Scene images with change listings
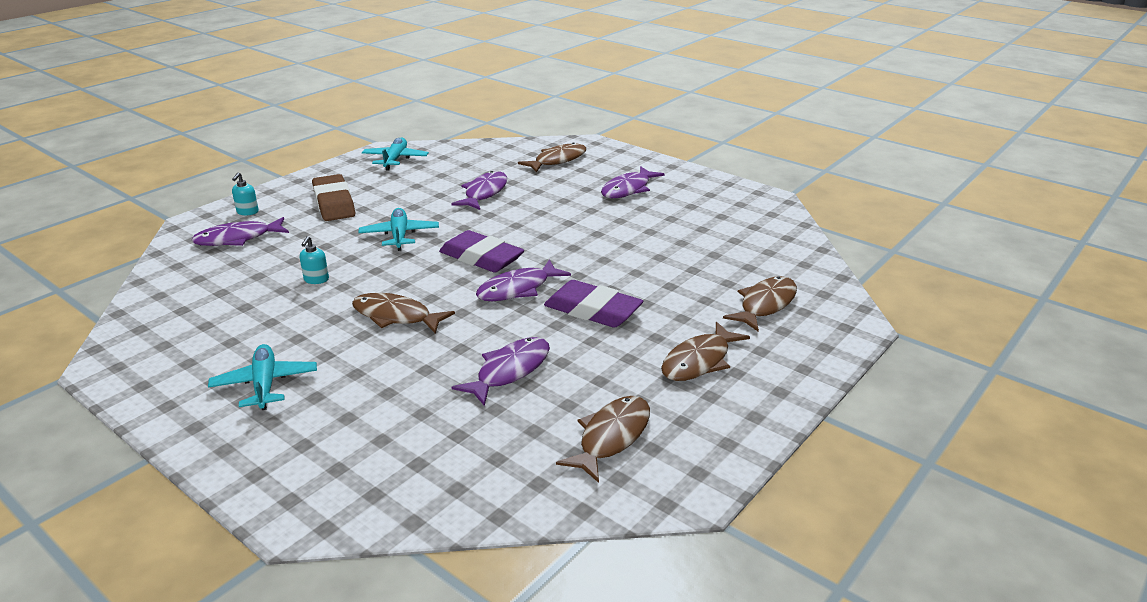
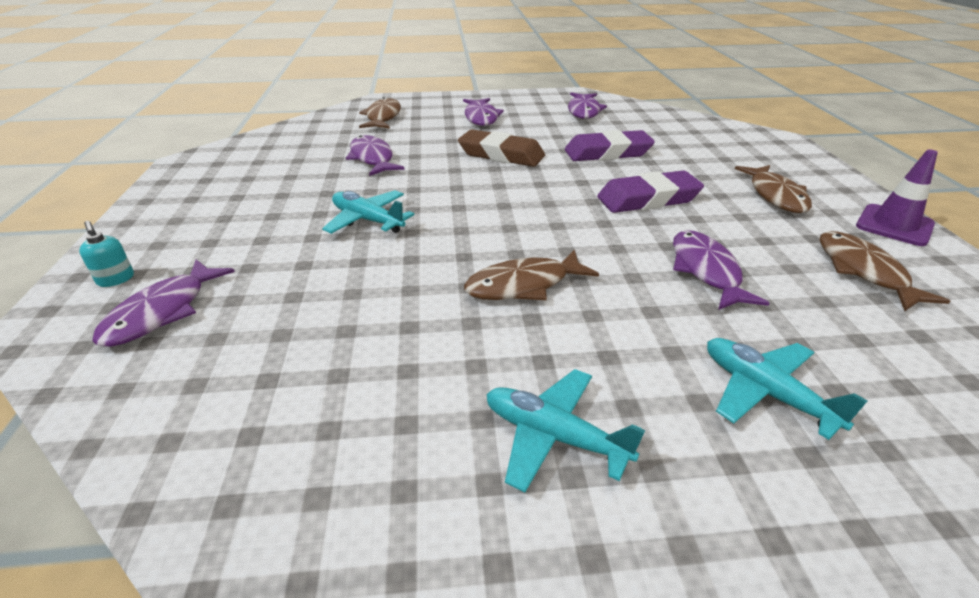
camera: 45 degrees left, 5 degrees up
(316, 280) = (366, 299): turquoise soap dispenser -> none
(334, 203) = (226, 224): brown eraser -> brown eraser (501, 155)
(395, 160) = (217, 165): turquoise plane -> turquoise plane (765, 393)
(481, 258) = (484, 204): purple eraser -> purple eraser (607, 153)
(518, 289) = (566, 211): purple fish -> purple fish (584, 111)
(734, 434) = (894, 225): none -> purple traffic cone
(765, 304) = (720, 148): brown fish -> none

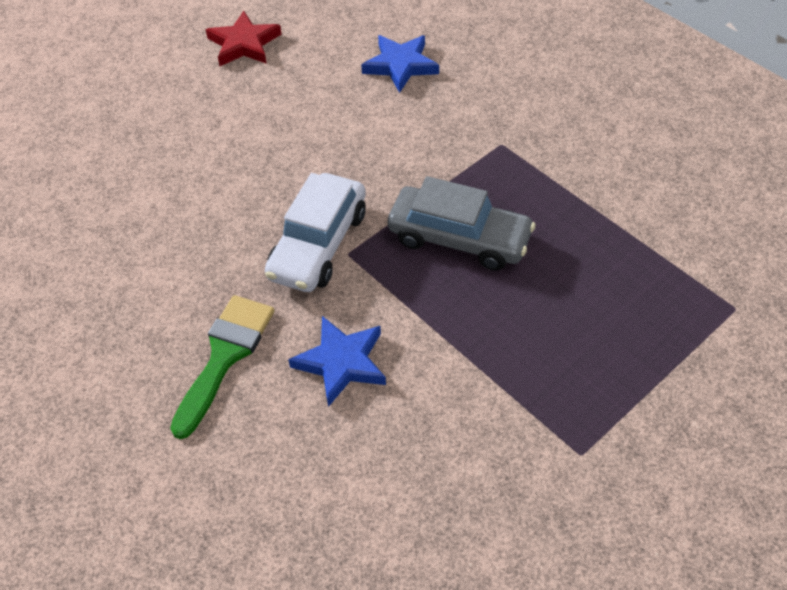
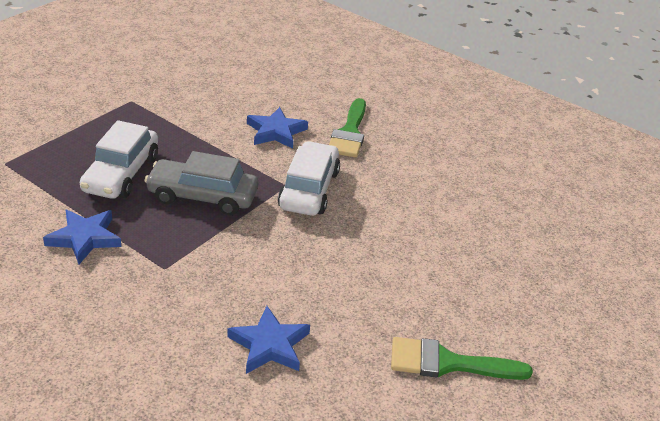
camera: 165 degrees right, 15 degrees down
(244, 44) = (448, 363): red star -> green brush
(570, 281) = (121, 174): none -> white car
(595, 183) = (85, 238): none -> blue star

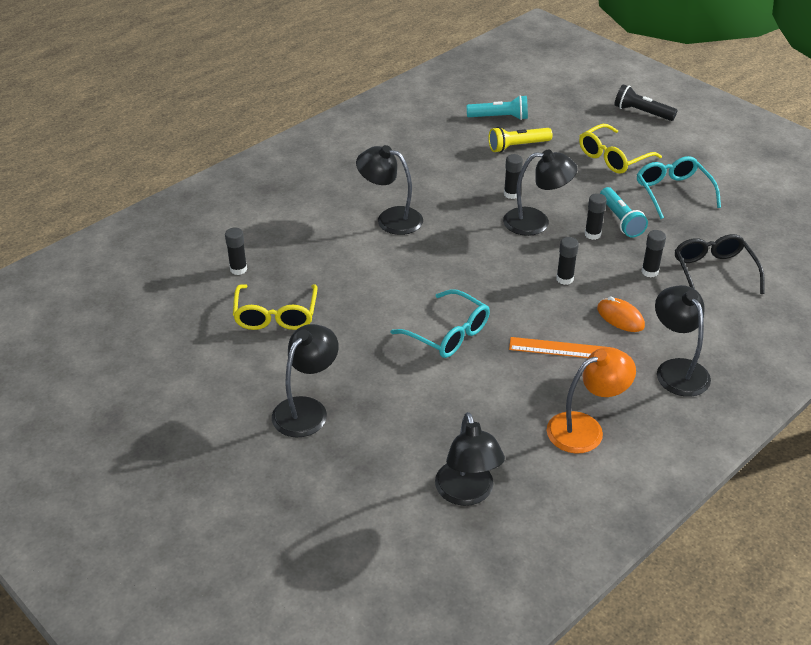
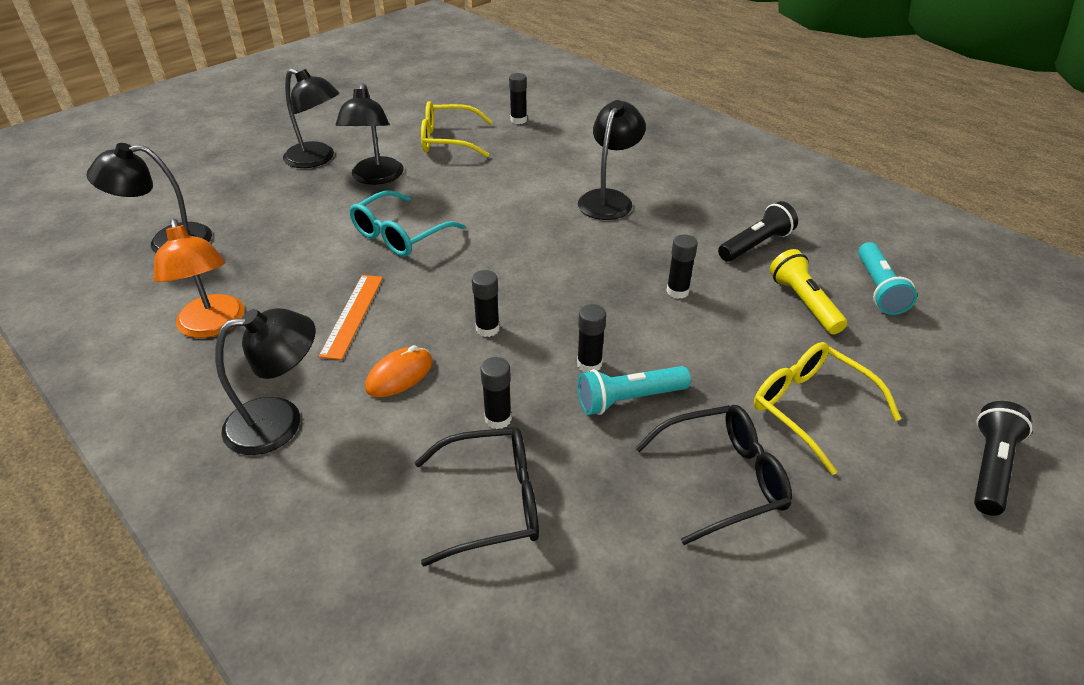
camera: 90 degrees right, 0 degrees up
(453, 156) = (756, 245): none -> black flashlight
(536, 222) = (614, 311): black lamp -> black lamp (376, 178)
(673, 192) = (723, 479): turquoise glasses -> black glasses

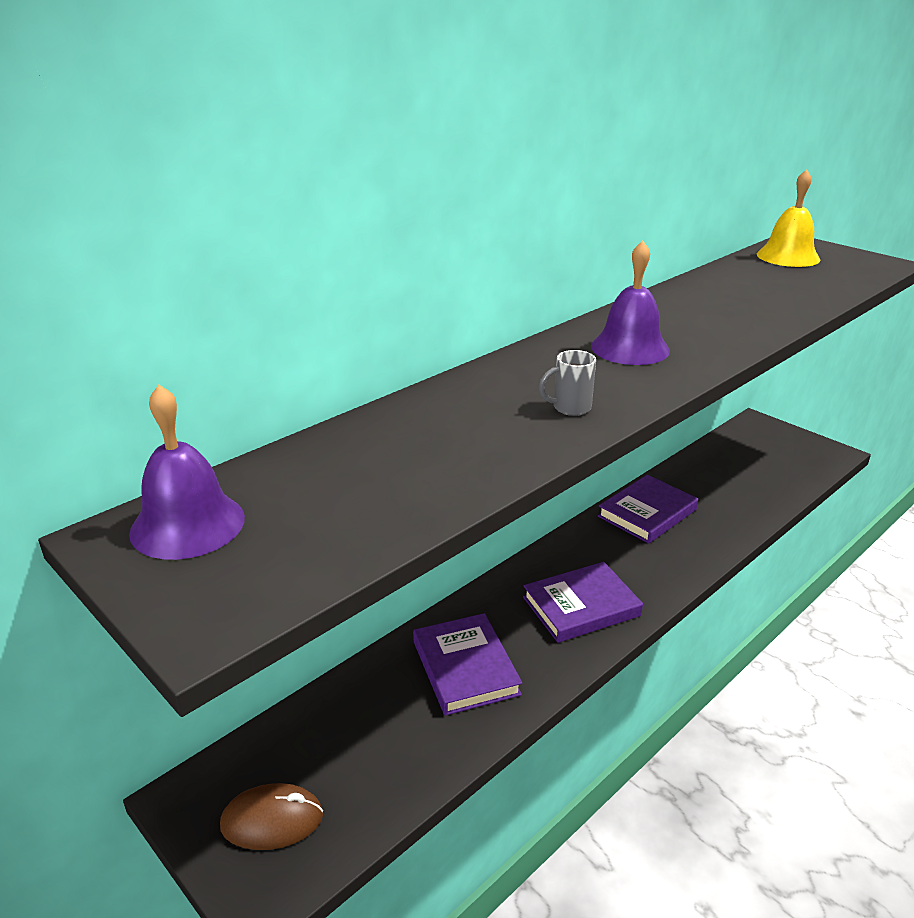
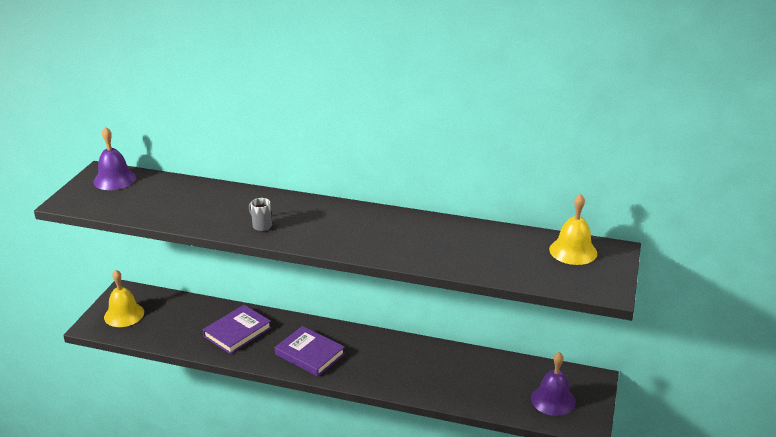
camera: 60 degrees right, 0 degrees up
(272, 820) = (124, 314): brown mouse -> yellow bell
(630, 348) = (347, 226): purple bell -> purple bell (553, 400)
(647, 513) = (421, 355): purple book -> none

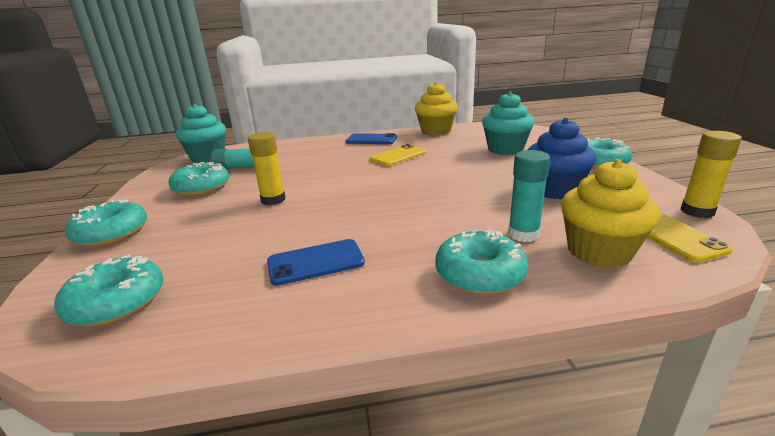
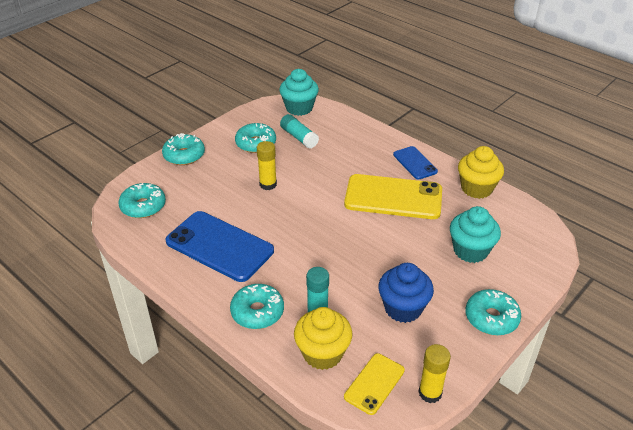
camera: 50 degrees right, 15 degrees up
(315, 262) = (219, 246): blue phone -> blue phone, size x1.88
(398, 156) = (393, 197): yellow phone -> yellow phone, size x1.88

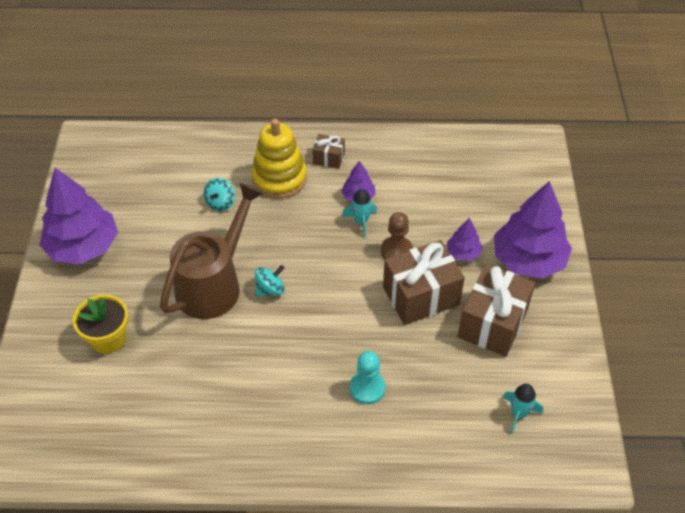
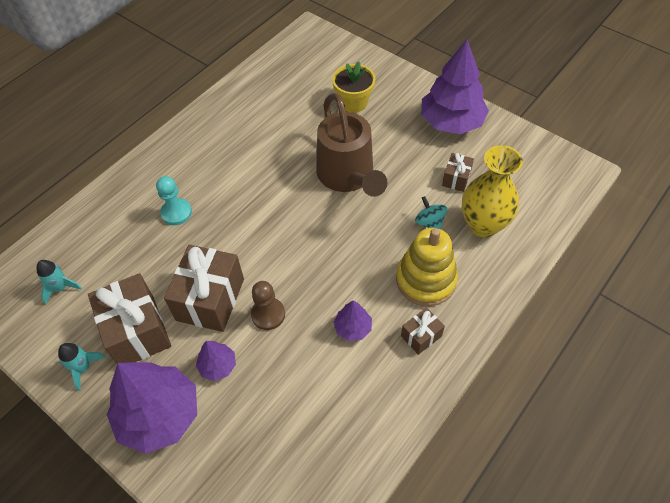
camera: 130 degrees right, 5 degrees up
(157, 209) = (456, 179): none -> brown gift
(196, 171) = (483, 225): none -> yellow vase
(270, 289) = (311, 206): turquoise spinning top -> none
(361, 221) = (323, 310): turquoise rocket -> turquoise rocket (83, 368)

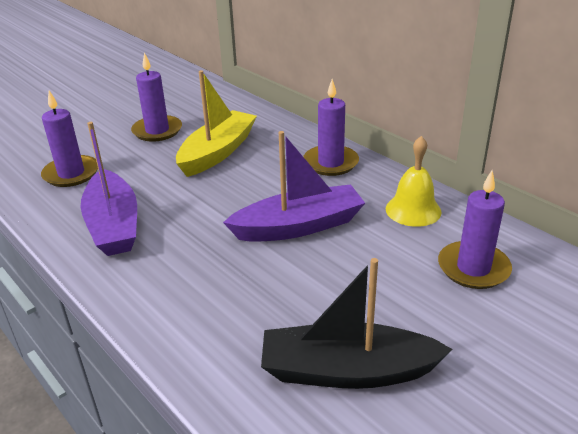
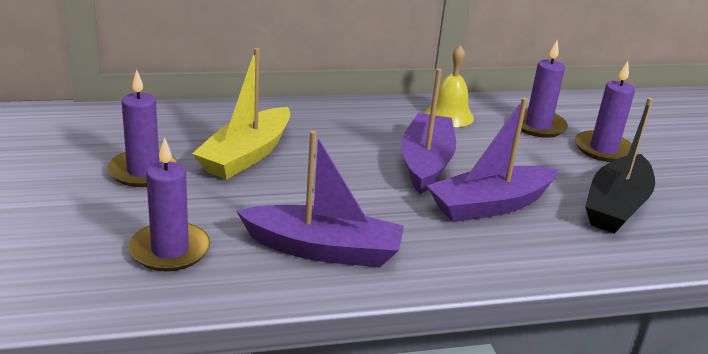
camera: 65 degrees left, 5 degrees down
(217, 152) = (246, 155): yellow boat -> yellow boat turned 120 degrees counterclockwise
(257, 283) = (490, 205): none -> purple boat
(330, 163) = (340, 116): purple candle -> purple candle (603, 149)

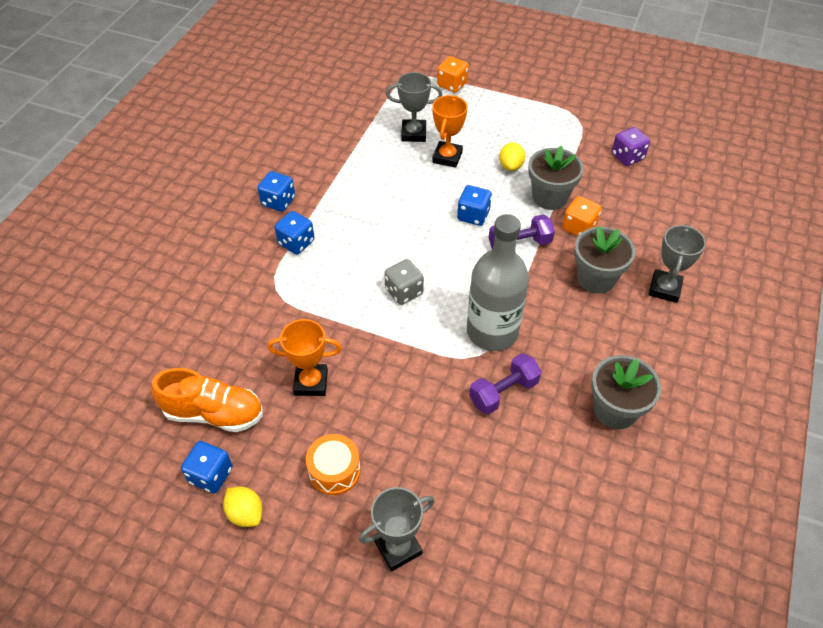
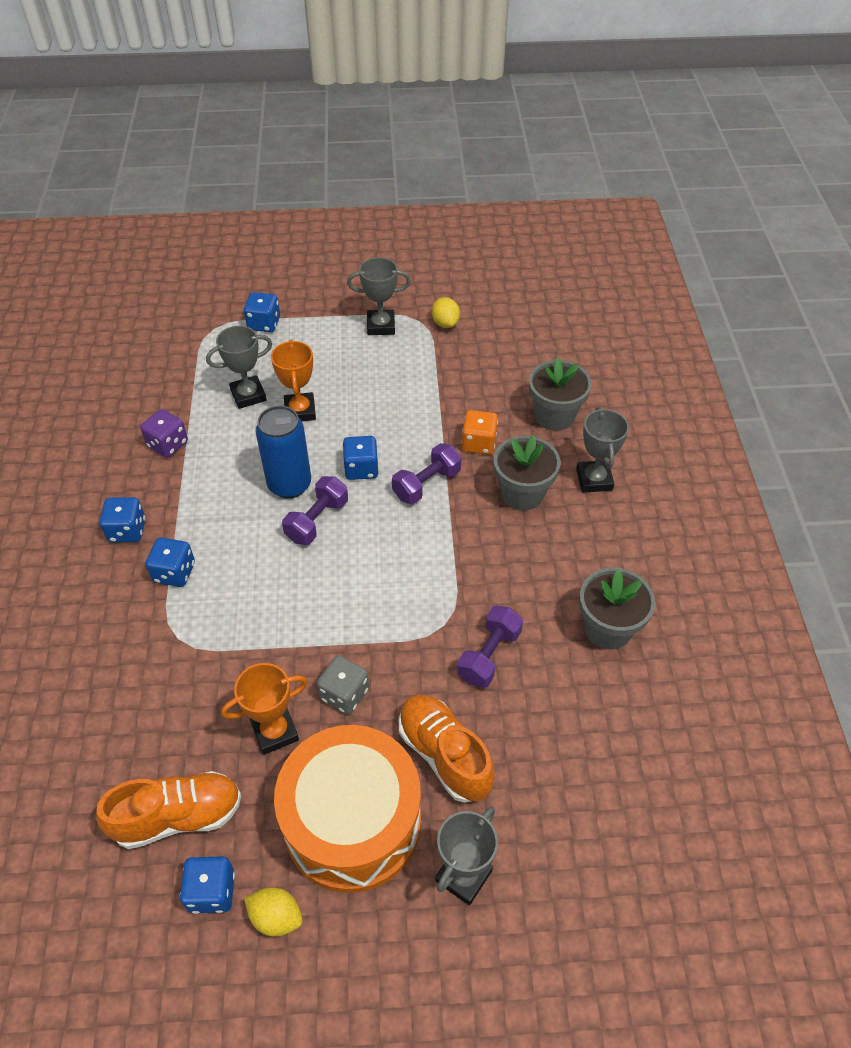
camera: 25 degrees left, 0 degrees up
(334, 471) = (352, 822): orange drum -> orange drum, size x2.22
(404, 291) = (328, 584): grey dice -> grey dice (344, 694)
(412, 209) = (289, 484): none -> blue can
(419, 242) = (317, 520): none -> purple dumbbell
(429, 452) = (444, 755): none -> orange shoe
(452, 85) = (264, 323): orange dice -> blue dice
(492, 332) = (445, 593): grey bottle -> none
(510, 166) = (374, 398): yellow lemon -> yellow lemon (445, 323)
(544, 113) = (381, 326): none -> grey trophy
(549, 197) = (432, 420): grey flower pot -> grey flower pot (554, 416)
(627, 157) = (490, 348): purple dice -> purple dice (168, 444)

→ **Required work**
Reproduce, word for word, every line from the start of the records down to and including the line with "(244, 44) = (448, 363): red"; skip the pictures.

→ **Answer to the exercise**
camera: 45 degrees left, 5 degrees up
(316, 280) = (366, 299): turquoise soap dispenser -> none
(334, 203) = (226, 224): brown eraser -> brown eraser (501, 155)
(395, 160) = (217, 165): turquoise plane -> turquoise plane (765, 393)
(481, 258) = (484, 204): purple eraser -> purple eraser (607, 153)
(518, 289) = (566, 211): purple fish -> purple fish (584, 111)
(734, 434) = (894, 225): none -> purple traffic cone
(765, 304) = (720, 148): brown fish -> none

camera: 165 degrees right, 15 degrees down
(244, 44) = (448, 363): red star -> green brush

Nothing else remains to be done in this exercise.